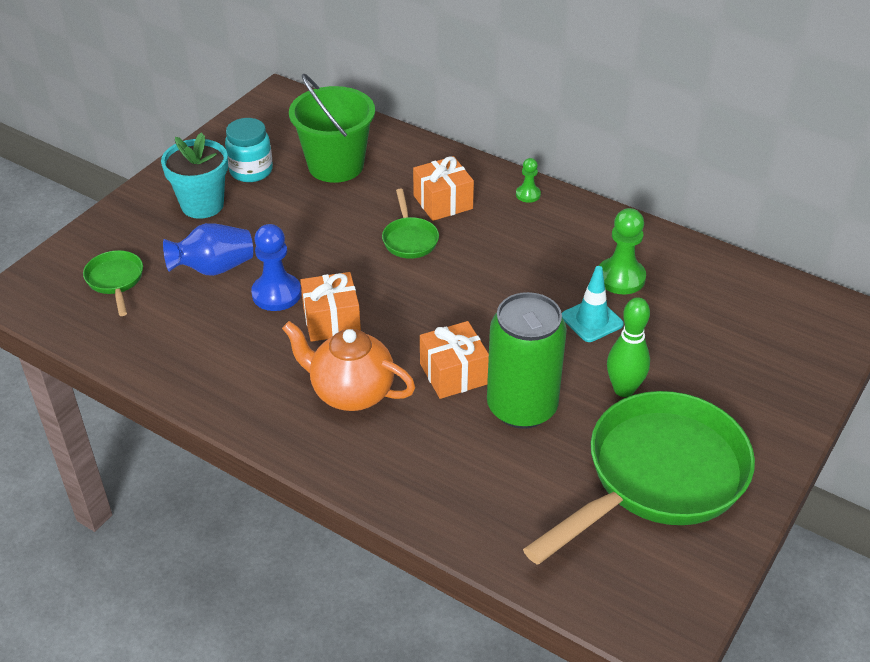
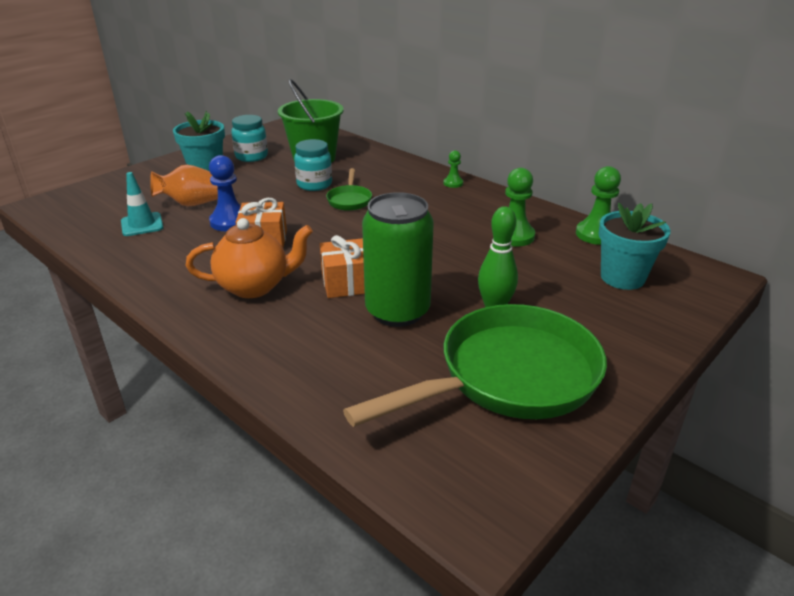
camera: 10 degrees right, 10 degrees down
(115, 281) = (116, 204): green pan -> none
(214, 268) = (192, 204): blue vase -> orange vase
(351, 393) = (255, 286): orange teapot -> orange teapot turned 135 degrees clockwise
(355, 216) = (314, 184): none -> turquoise jar
(443, 202) = (385, 182): orange gift -> none
(592, 320) = (480, 260): turquoise traffic cone -> turquoise traffic cone (142, 224)
(713, 264) = (596, 234): none -> green pawn
(751, 328) = (622, 278): none -> turquoise flower pot

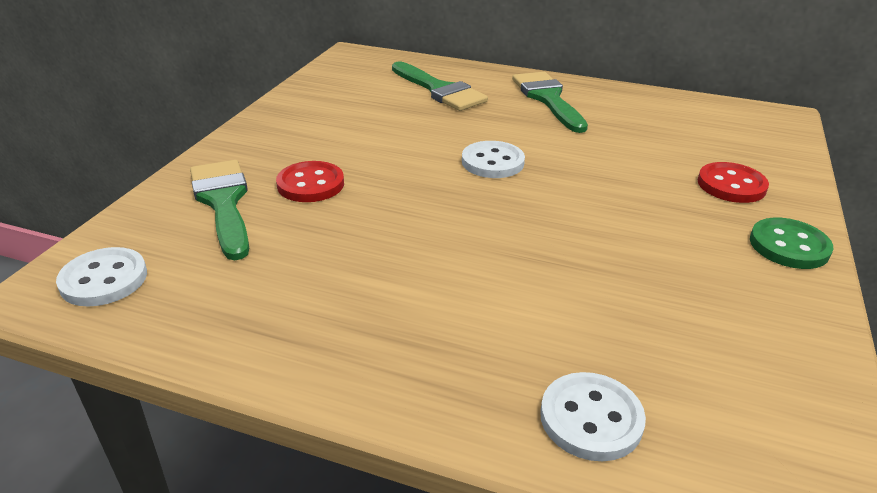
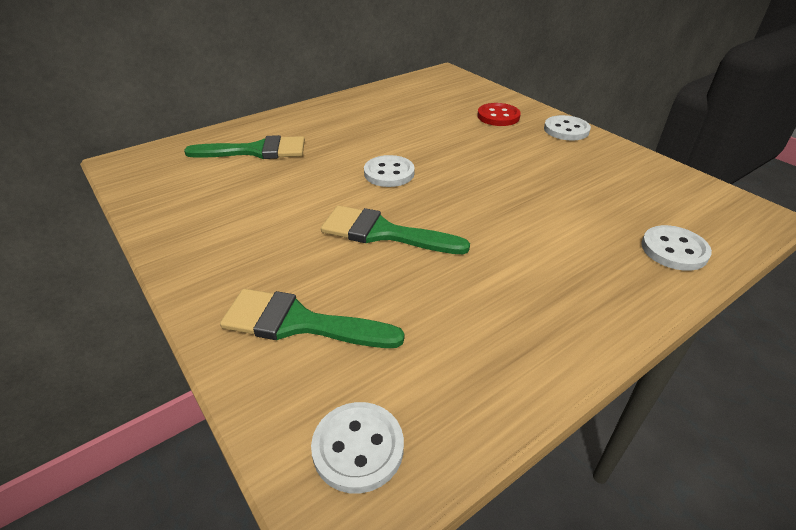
camera: 55 degrees left, 5 degrees up
(310, 184) = (326, 263): red button -> none
(548, 99) = (331, 120): green brush -> green brush (384, 233)
(789, 246) = (566, 130): green button -> white button

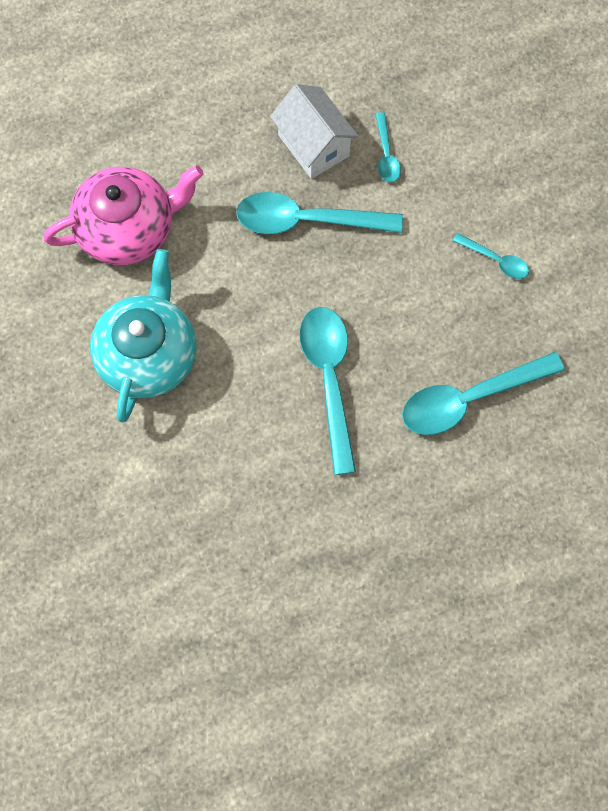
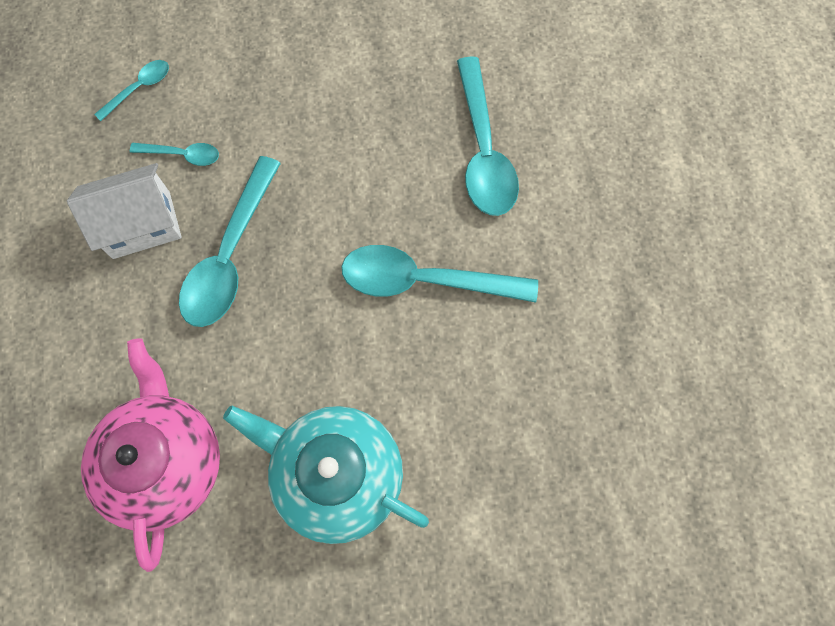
camera: 75 degrees left, 0 degrees up
(495, 260) = (341, 86): turquoise spoon -> turquoise spoon (139, 88)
·····
:: Exercise instructions ::
Above are the records. Copy word for word only their lines from the one holding "(443, 202) = (385, 182): orange gift -> none" through the one holding "(310, 184) = (326, 263): red button -> none", both included, and skip the images.

:: Exercise result ::
(443, 202) = (385, 182): orange gift -> none
(592, 320) = (480, 260): turquoise traffic cone -> turquoise traffic cone (142, 224)
(713, 264) = (596, 234): none -> green pawn
(751, 328) = (622, 278): none -> turquoise flower pot

camera: 55 degrees left, 5 degrees up
(310, 184) = (326, 263): red button -> none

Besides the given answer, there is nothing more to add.